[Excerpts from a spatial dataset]
####################
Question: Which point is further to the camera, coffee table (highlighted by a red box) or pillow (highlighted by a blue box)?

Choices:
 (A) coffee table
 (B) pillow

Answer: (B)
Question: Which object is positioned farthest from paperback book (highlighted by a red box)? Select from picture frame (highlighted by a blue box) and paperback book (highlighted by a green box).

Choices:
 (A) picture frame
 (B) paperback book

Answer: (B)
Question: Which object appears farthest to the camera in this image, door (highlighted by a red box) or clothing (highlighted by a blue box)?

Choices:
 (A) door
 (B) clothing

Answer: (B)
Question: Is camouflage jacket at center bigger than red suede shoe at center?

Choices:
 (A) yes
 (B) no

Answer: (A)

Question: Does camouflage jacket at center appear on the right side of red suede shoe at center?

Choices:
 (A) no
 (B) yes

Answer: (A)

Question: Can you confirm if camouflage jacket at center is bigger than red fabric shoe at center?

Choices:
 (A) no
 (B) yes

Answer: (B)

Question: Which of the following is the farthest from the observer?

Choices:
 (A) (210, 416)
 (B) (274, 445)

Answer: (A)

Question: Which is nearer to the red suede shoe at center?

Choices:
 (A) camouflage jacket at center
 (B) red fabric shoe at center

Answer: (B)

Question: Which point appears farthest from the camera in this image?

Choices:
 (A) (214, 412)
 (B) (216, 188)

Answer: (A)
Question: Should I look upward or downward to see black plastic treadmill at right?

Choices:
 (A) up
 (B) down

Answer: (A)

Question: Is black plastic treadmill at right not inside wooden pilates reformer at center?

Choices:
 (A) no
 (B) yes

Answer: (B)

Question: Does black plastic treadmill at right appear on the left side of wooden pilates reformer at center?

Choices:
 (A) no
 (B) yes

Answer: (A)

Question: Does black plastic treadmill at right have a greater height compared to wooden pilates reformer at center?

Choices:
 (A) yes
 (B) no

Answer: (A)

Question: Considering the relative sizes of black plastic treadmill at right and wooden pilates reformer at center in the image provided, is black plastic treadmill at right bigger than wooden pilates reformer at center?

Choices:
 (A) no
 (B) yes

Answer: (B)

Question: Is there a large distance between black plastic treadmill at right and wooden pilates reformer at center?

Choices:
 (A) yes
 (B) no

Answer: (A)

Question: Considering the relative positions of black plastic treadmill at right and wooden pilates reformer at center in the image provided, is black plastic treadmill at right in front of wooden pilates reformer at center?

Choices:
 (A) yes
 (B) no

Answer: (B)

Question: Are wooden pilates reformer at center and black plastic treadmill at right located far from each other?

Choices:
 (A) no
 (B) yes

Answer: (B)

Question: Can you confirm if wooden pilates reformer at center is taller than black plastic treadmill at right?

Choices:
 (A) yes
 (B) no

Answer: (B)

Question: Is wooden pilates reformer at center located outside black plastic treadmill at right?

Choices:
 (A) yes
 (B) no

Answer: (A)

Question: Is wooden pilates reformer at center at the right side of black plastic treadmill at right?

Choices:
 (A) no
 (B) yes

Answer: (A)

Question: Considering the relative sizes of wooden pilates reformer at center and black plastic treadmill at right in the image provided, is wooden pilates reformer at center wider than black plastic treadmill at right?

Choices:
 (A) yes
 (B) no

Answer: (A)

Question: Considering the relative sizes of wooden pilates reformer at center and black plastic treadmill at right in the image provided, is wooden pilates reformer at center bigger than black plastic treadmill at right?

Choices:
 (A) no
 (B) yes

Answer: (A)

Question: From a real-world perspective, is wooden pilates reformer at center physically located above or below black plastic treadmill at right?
####################
* **Task prompt**
Reproduce these lines with every occurrence of "camouflage jacket" replaced by "denim jacket", leaving all other text unchanged.

* **Response to this exercise**
Question: Which point is further to the camera, coffee table (highlighted by a red box) or pillow (highlighted by a blue box)?

Choices:
 (A) coffee table
 (B) pillow

Answer: (B)
Question: Which object is positioned farthest from paperback book (highlighted by a red box)? Select from picture frame (highlighted by a blue box) and paperback book (highlighted by a green box).

Choices:
 (A) picture frame
 (B) paperback book

Answer: (B)
Question: Which object appears farthest to the camera in this image, door (highlighted by a red box) or clothing (highlighted by a blue box)?

Choices:
 (A) door
 (B) clothing

Answer: (B)
Question: Is denim jacket at center bigger than red suede shoe at center?

Choices:
 (A) yes
 (B) no

Answer: (A)

Question: Does denim jacket at center appear on the right side of red suede shoe at center?

Choices:
 (A) no
 (B) yes

Answer: (A)

Question: Can you confirm if denim jacket at center is bigger than red fabric shoe at center?

Choices:
 (A) no
 (B) yes

Answer: (B)

Question: Which of the following is the farthest from the observer?

Choices:
 (A) (210, 416)
 (B) (274, 445)

Answer: (A)

Question: Which is nearer to the red suede shoe at center?

Choices:
 (A) denim jacket at center
 (B) red fabric shoe at center

Answer: (B)

Question: Which point appears farthest from the camera in this image?

Choices:
 (A) (214, 412)
 (B) (216, 188)

Answer: (A)
Question: Should I look upward or downward to see black plastic treadmill at right?

Choices:
 (A) up
 (B) down

Answer: (A)

Question: Is black plastic treadmill at right not inside wooden pilates reformer at center?

Choices:
 (A) no
 (B) yes

Answer: (B)

Question: Does black plastic treadmill at right appear on the left side of wooden pilates reformer at center?

Choices:
 (A) no
 (B) yes

Answer: (A)

Question: Does black plastic treadmill at right have a greater height compared to wooden pilates reformer at center?

Choices:
 (A) yes
 (B) no

Answer: (A)

Question: Considering the relative sizes of black plastic treadmill at right and wooden pilates reformer at center in the image provided, is black plastic treadmill at right bigger than wooden pilates reformer at center?

Choices:
 (A) no
 (B) yes

Answer: (B)

Question: Is there a large distance between black plastic treadmill at right and wooden pilates reformer at center?

Choices:
 (A) yes
 (B) no

Answer: (A)

Question: Considering the relative positions of black plastic treadmill at right and wooden pilates reformer at center in the image provided, is black plastic treadmill at right in front of wooden pilates reformer at center?

Choices:
 (A) yes
 (B) no

Answer: (B)

Question: Are wooden pilates reformer at center and black plastic treadmill at right located far from each other?

Choices:
 (A) no
 (B) yes

Answer: (B)

Question: Can you confirm if wooden pilates reformer at center is taller than black plastic treadmill at right?

Choices:
 (A) yes
 (B) no

Answer: (B)

Question: Is wooden pilates reformer at center located outside black plastic treadmill at right?

Choices:
 (A) yes
 (B) no

Answer: (A)

Question: Is wooden pilates reformer at center at the right side of black plastic treadmill at right?

Choices:
 (A) no
 (B) yes

Answer: (A)

Question: Considering the relative sizes of wooden pilates reformer at center and black plastic treadmill at right in the image provided, is wooden pilates reformer at center wider than black plastic treadmill at right?

Choices:
 (A) yes
 (B) no

Answer: (A)

Question: Considering the relative sizes of wooden pilates reformer at center and black plastic treadmill at right in the image provided, is wooden pilates reformer at center bigger than black plastic treadmill at right?

Choices:
 (A) no
 (B) yes

Answer: (A)

Question: From a real-world perspective, is wooden pilates reformer at center physically located above or below black plastic treadmill at right?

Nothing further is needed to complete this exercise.